*** DATASET Section Begins ***

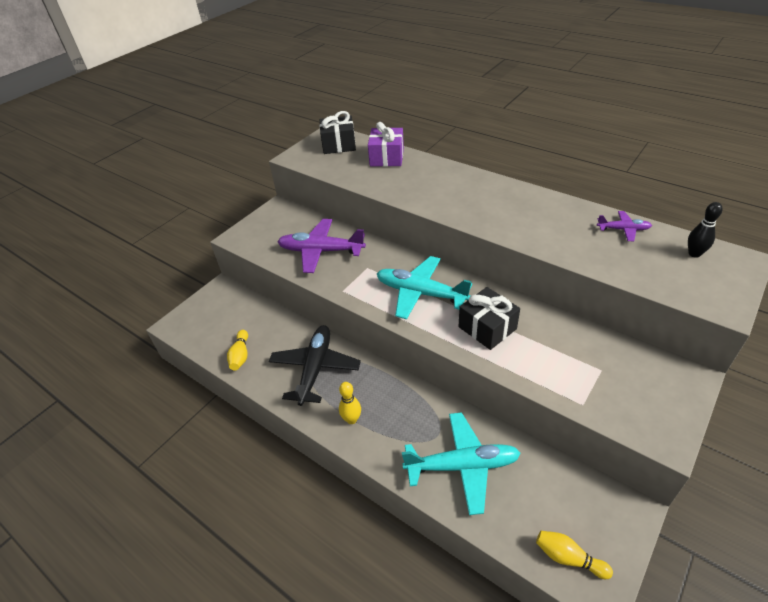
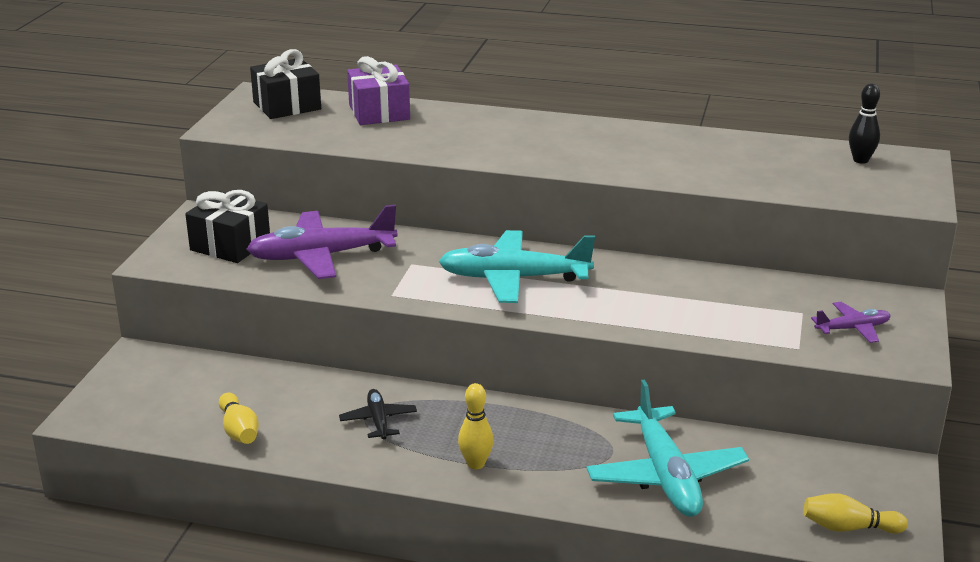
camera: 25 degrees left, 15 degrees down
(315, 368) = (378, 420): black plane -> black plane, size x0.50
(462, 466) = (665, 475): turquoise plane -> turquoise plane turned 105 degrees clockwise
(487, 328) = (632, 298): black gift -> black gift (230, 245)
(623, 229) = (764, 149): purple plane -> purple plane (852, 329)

*** DATASET Section Ends ***
*** DATASET Section Begins ***

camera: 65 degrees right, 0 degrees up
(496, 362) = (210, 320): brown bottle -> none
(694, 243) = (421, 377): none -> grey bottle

*** DATASET Section Ends ***
*** DATASET Section Begins ***

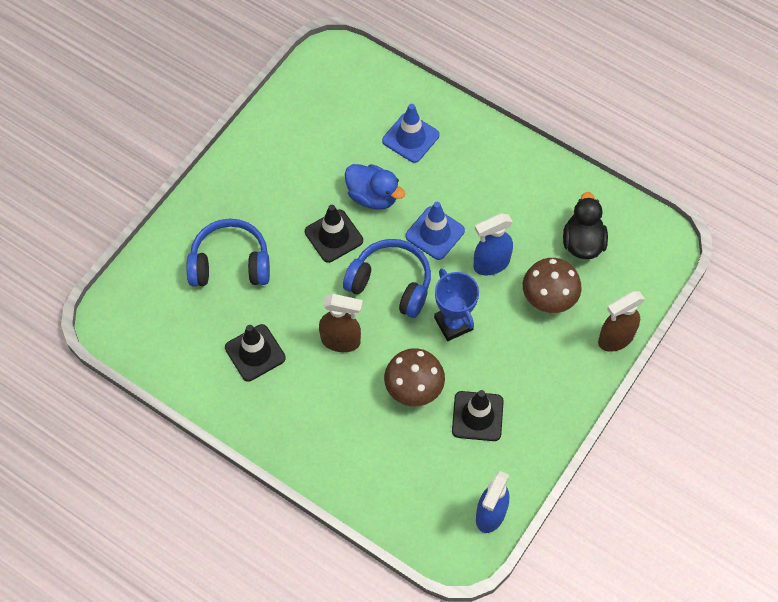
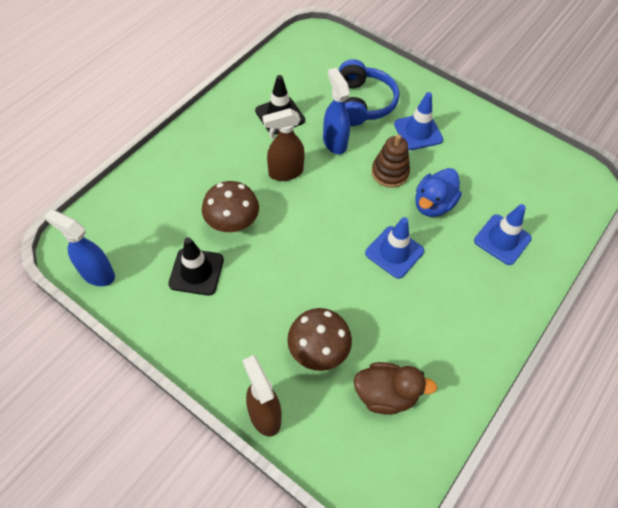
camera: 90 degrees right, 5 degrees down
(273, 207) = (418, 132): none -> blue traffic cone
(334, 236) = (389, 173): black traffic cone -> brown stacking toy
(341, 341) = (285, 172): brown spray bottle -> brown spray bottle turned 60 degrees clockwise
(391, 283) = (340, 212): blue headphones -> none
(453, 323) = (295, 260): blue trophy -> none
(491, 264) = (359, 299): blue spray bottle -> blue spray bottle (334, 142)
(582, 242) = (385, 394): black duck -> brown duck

*** DATASET Section Ends ***

Using the data above, reproduce exactly the lines between those holding "(491, 264) = (359, 299): blue" and "(582, 242) = (385, 394): black", inclusive, and no others.

### REPLY TO THE TASK:
(491, 264) = (359, 299): blue spray bottle -> blue spray bottle (334, 142)
(582, 242) = (385, 394): black duck -> brown duck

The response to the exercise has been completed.